### EXERCISE OBJECTIVE
Copy exactly, please, the lines of the data from its start through the line containing "C4: 1uF (GND, N10) -> 220nF (GND, N10)".

### MATERIALS PROVIDED
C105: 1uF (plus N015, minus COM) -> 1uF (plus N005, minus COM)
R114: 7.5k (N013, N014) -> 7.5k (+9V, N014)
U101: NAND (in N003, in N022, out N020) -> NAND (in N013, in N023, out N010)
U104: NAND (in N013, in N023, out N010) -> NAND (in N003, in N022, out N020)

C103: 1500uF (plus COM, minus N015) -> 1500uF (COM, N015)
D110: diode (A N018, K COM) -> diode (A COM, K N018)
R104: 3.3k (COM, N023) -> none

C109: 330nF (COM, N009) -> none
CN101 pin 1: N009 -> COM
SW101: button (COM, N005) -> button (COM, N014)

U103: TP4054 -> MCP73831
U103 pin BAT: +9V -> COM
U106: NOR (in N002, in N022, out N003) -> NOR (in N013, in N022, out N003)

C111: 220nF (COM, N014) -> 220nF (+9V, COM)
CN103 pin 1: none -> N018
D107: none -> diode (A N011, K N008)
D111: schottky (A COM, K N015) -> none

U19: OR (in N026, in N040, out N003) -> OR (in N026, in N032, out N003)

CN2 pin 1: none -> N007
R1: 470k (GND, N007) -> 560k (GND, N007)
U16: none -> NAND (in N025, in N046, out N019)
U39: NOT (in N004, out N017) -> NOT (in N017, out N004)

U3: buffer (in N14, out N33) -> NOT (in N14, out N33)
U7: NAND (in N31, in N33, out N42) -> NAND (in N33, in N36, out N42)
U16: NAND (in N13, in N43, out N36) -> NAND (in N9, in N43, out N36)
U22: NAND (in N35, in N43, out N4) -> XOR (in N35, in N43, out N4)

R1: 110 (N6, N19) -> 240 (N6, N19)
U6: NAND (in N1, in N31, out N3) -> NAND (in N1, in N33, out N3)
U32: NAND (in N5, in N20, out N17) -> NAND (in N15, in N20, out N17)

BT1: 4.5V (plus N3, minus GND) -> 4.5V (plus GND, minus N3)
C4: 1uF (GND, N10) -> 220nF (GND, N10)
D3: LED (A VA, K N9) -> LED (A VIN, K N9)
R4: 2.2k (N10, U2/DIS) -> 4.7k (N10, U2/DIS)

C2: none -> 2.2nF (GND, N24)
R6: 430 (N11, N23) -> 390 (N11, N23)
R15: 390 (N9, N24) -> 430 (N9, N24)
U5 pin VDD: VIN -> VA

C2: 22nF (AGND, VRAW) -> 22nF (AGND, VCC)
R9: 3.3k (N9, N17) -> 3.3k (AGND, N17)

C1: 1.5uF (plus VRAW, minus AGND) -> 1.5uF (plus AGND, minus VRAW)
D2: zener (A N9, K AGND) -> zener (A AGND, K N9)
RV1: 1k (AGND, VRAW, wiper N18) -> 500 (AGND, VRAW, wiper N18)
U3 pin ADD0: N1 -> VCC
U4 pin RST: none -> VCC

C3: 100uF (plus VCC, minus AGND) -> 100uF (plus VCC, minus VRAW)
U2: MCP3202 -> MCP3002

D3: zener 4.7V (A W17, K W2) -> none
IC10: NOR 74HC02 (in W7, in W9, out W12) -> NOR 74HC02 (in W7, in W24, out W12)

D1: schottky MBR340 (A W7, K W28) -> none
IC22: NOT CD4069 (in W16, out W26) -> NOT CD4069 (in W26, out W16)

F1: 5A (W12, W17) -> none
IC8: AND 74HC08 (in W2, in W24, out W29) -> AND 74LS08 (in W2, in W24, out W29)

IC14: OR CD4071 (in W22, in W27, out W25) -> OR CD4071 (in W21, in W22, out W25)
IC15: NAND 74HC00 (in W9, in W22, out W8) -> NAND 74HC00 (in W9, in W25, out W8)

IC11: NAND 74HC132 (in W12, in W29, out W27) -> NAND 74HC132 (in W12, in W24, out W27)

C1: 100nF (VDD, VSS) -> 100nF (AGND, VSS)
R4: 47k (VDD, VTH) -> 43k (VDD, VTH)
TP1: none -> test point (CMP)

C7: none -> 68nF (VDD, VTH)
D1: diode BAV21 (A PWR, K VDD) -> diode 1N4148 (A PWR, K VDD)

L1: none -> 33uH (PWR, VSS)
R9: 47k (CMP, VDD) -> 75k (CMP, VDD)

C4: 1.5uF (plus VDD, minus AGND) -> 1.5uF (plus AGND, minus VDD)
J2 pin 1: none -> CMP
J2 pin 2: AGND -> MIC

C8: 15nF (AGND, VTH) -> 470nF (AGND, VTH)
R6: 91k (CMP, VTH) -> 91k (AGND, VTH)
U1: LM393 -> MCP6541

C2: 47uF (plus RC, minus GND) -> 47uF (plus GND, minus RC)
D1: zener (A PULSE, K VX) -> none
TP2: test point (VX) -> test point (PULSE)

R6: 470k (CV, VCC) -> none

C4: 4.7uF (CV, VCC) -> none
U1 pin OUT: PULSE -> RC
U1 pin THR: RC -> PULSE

### REPLY
C105: 1uF (plus N015, minus COM) -> 1uF (plus N005, minus COM)
R114: 7.5k (N013, N014) -> 7.5k (+9V, N014)
U101: NAND (in N003, in N022, out N020) -> NAND (in N013, in N023, out N010)
U104: NAND (in N013, in N023, out N010) -> NAND (in N003, in N022, out N020)

C103: 1500uF (plus COM, minus N015) -> 1500uF (COM, N015)
D110: diode (A N018, K COM) -> diode (A COM, K N018)
R104: 3.3k (COM, N023) -> none

C109: 330nF (COM, N009) -> none
CN101 pin 1: N009 -> COM
SW101: button (COM, N005) -> button (COM, N014)

U103: TP4054 -> MCP73831
U103 pin BAT: +9V -> COM
U106: NOR (in N002, in N022, out N003) -> NOR (in N013, in N022, out N003)

C111: 220nF (COM, N014) -> 220nF (+9V, COM)
CN103 pin 1: none -> N018
D107: none -> diode (A N011, K N008)
D111: schottky (A COM, K N015) -> none

U19: OR (in N026, in N040, out N003) -> OR (in N026, in N032, out N003)

CN2 pin 1: none -> N007
R1: 470k (GND, N007) -> 560k (GND, N007)
U16: none -> NAND (in N025, in N046, out N019)
U39: NOT (in N004, out N017) -> NOT (in N017, out N004)

U3: buffer (in N14, out N33) -> NOT (in N14, out N33)
U7: NAND (in N31, in N33, out N42) -> NAND (in N33, in N36, out N42)
U16: NAND (in N13, in N43, out N36) -> NAND (in N9, in N43, out N36)
U22: NAND (in N35, in N43, out N4) -> XOR (in N35, in N43, out N4)

R1: 110 (N6, N19) -> 240 (N6, N19)
U6: NAND (in N1, in N31, out N3) -> NAND (in N1, in N33, out N3)
U32: NAND (in N5, in N20, out N17) -> NAND (in N15, in N20, out N17)

BT1: 4.5V (plus N3, minus GND) -> 4.5V (plus GND, minus N3)
C4: 1uF (GND, N10) -> 220nF (GND, N10)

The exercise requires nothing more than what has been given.